### [WHAT IS NEEDED]
After reading the entries below, report how many lines have the string "brown" in them, giving the number alone.

[INPUT RECORDS]

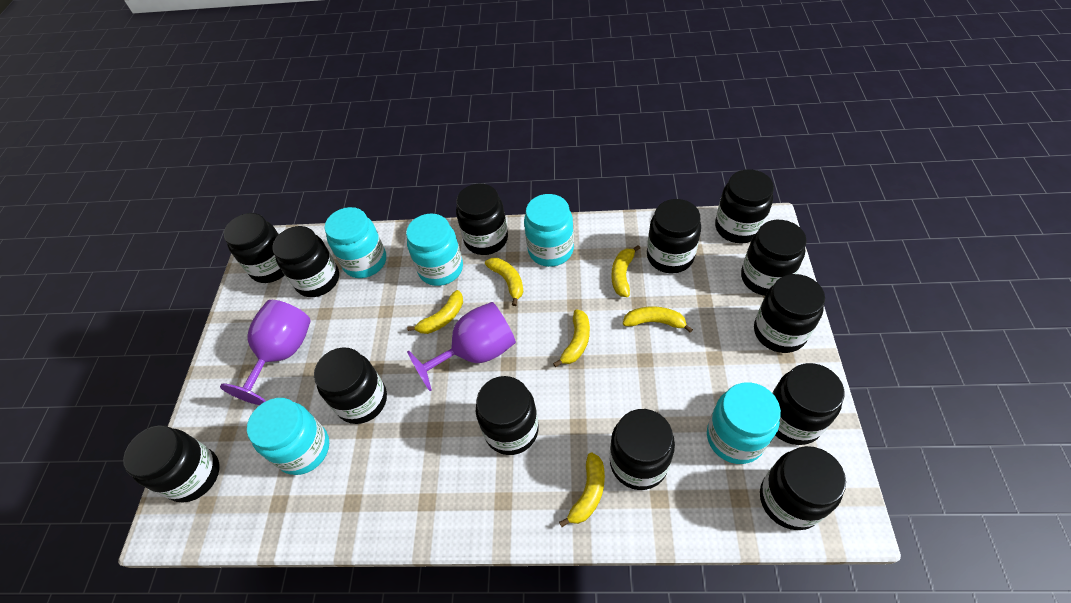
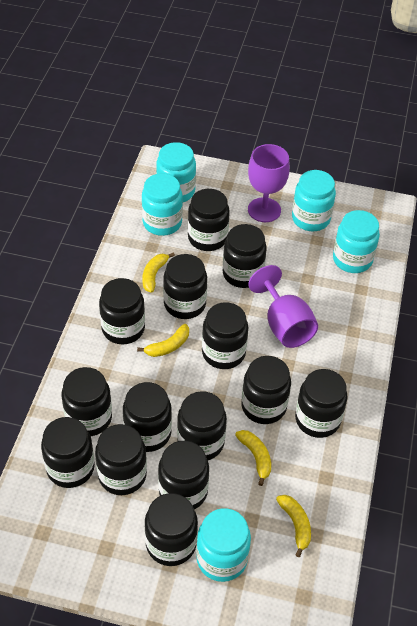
black jar: 13 -> 14
yellow banana: 6 -> 4

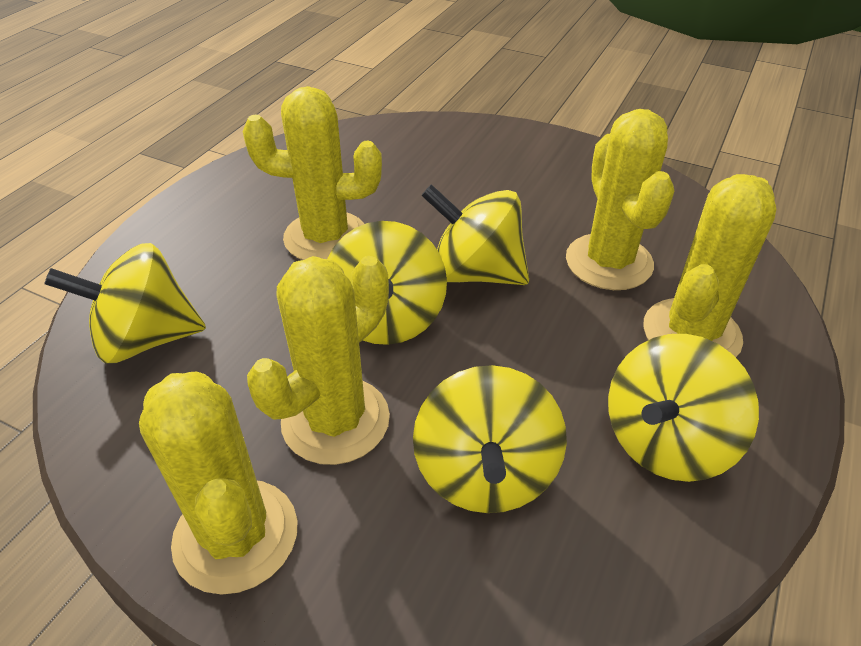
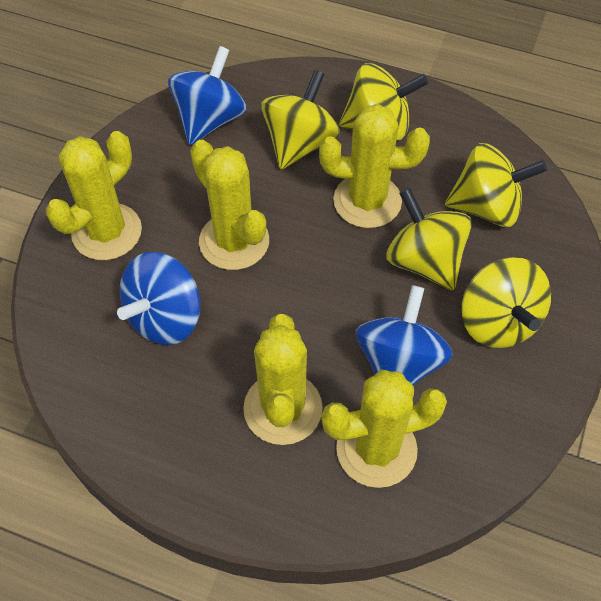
blue spinning top: 0 -> 3

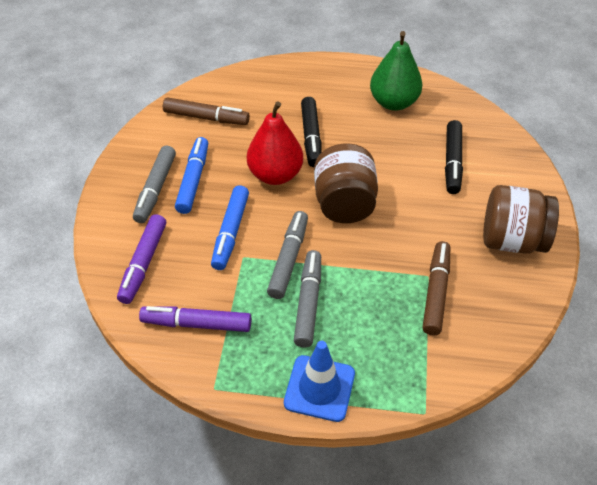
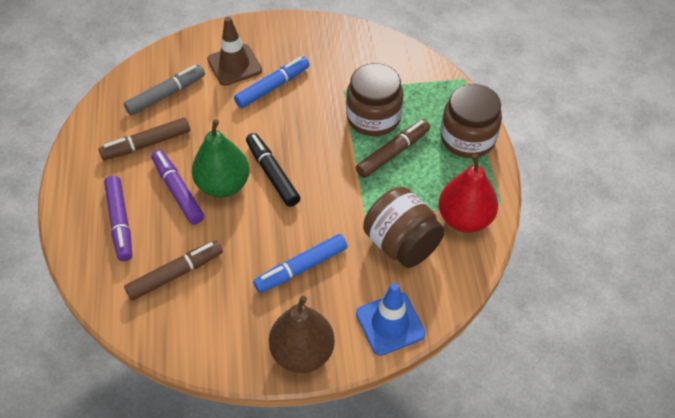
black marker: 2 -> 1
brown jar: 2 -> 3
brown marker: 2 -> 3
brown pear: 0 -> 1
brown traffic cone: 0 -> 1
grey marker: 3 -> 1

[/INPUT RECORDS]

### [YOUR RESPONSE]
4